Aim of the task: Determine the number of lines below that contain the string "grey", and state only that number.

Entries taken from a collection:

== == ==

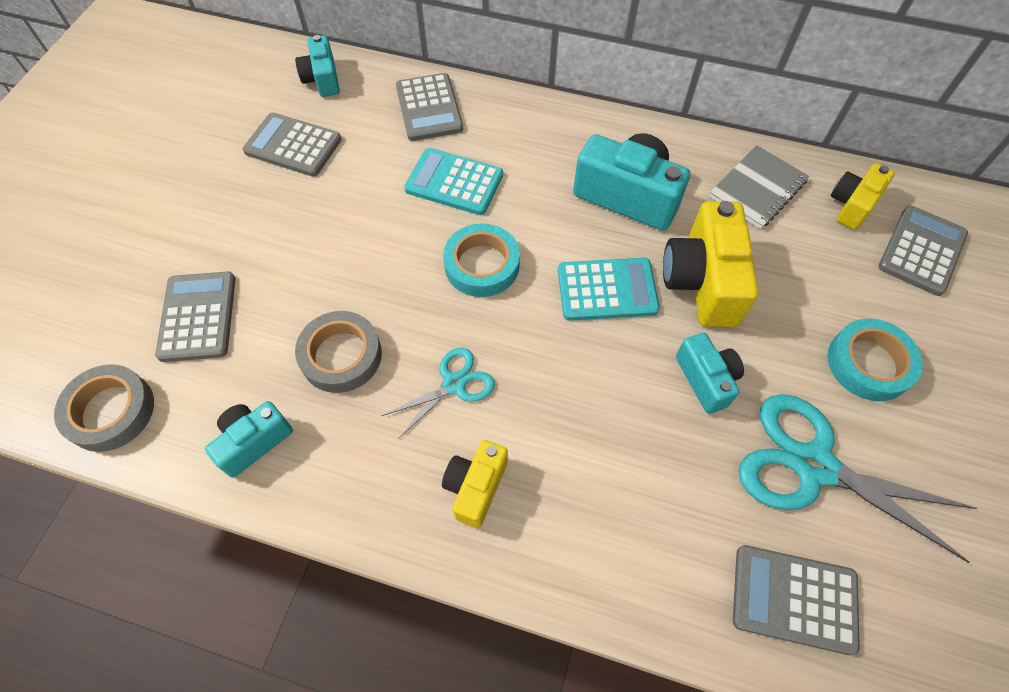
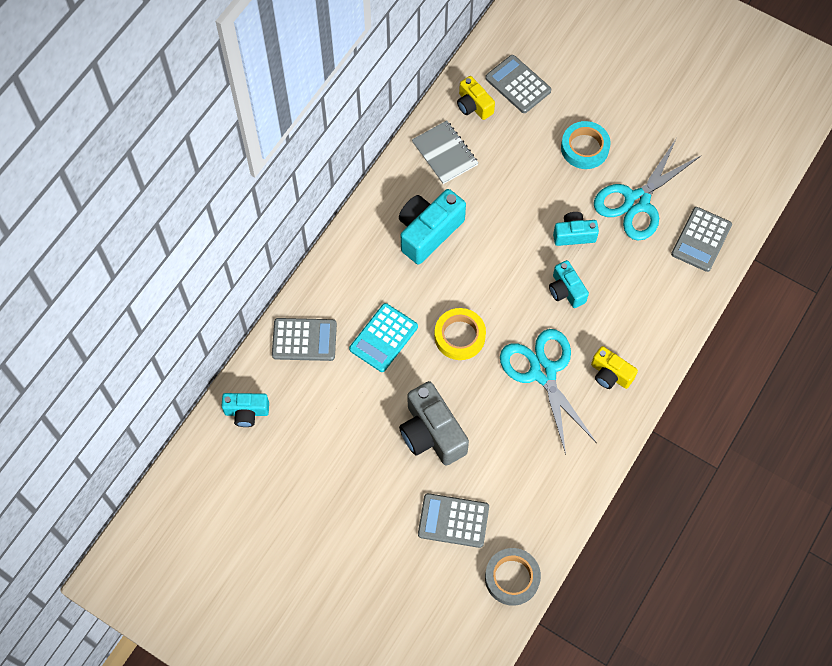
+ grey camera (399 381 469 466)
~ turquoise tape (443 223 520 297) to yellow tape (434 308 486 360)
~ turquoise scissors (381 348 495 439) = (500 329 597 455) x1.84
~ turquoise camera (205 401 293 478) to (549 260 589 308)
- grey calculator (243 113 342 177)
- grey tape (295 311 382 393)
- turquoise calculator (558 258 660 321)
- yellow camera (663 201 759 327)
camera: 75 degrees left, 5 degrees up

== == ==

Answer below: 3